### Your assignment
From the records below, copy out each line that has the word "none".

### Task material
★ ★ ★ ★ ★
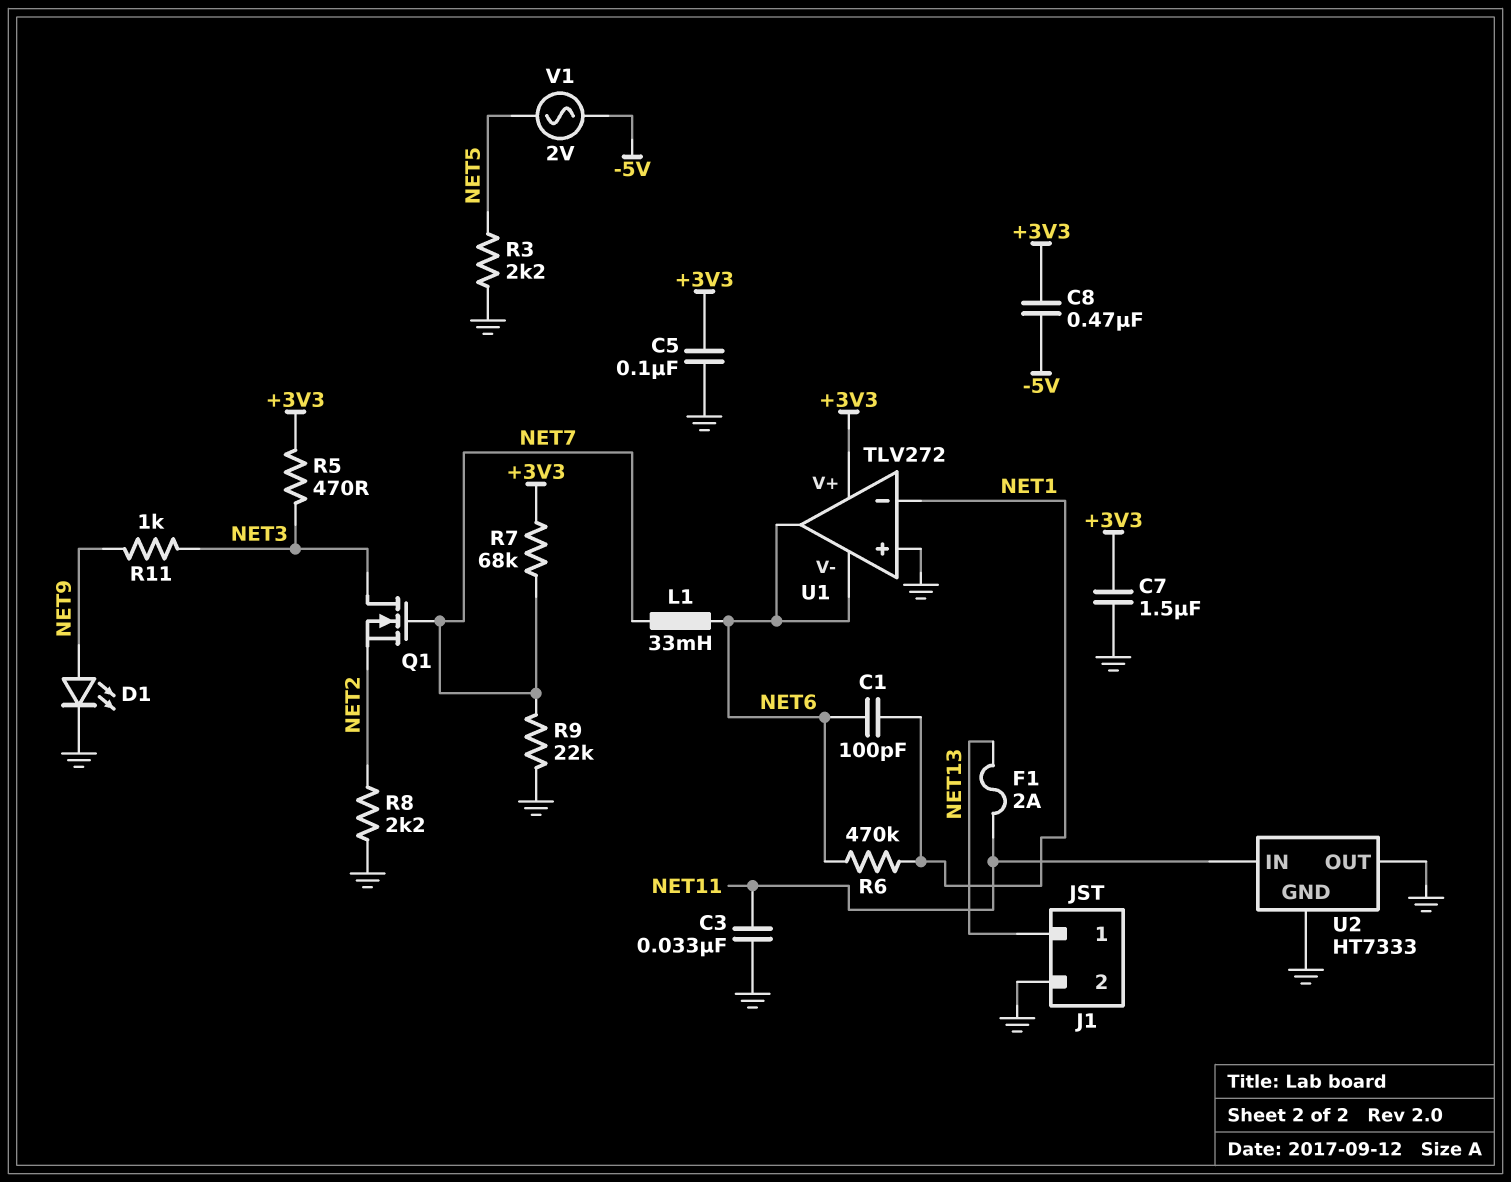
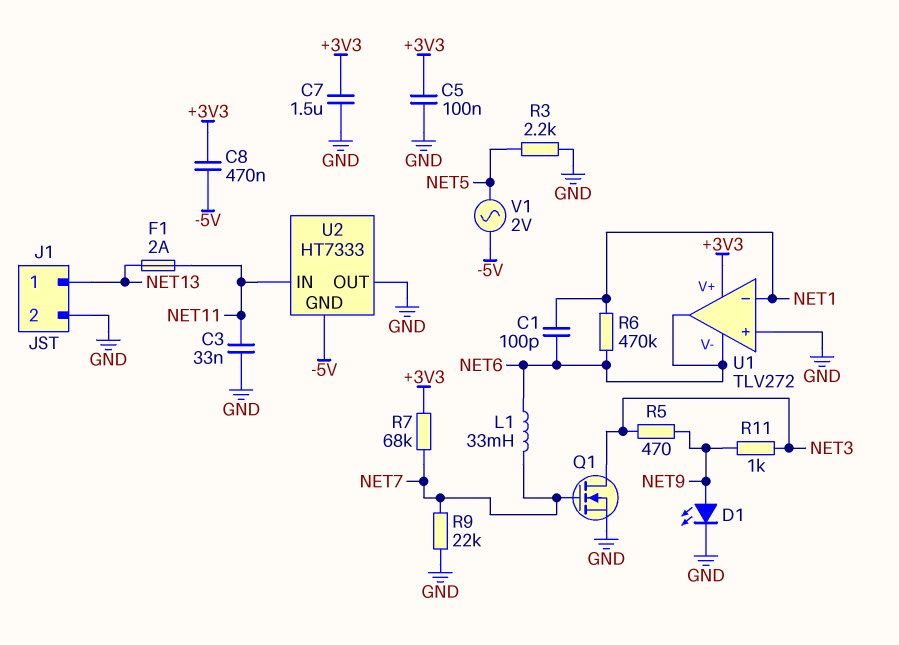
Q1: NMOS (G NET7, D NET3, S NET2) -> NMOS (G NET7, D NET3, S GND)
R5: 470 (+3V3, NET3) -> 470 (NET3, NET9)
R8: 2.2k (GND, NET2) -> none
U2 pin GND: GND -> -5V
★ ★ ★ ★ ★
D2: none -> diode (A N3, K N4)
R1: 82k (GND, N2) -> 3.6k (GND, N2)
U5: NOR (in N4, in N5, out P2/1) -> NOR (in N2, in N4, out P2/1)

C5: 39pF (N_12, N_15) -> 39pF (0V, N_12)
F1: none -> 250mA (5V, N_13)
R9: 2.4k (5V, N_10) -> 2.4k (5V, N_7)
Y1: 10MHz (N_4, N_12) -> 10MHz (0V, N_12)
★ ★ ★ ★ ★
### Expected output
R8: 2.2k (GND, NET2) -> none
D2: none -> diode (A N3, K N4)
F1: none -> 250mA (5V, N_13)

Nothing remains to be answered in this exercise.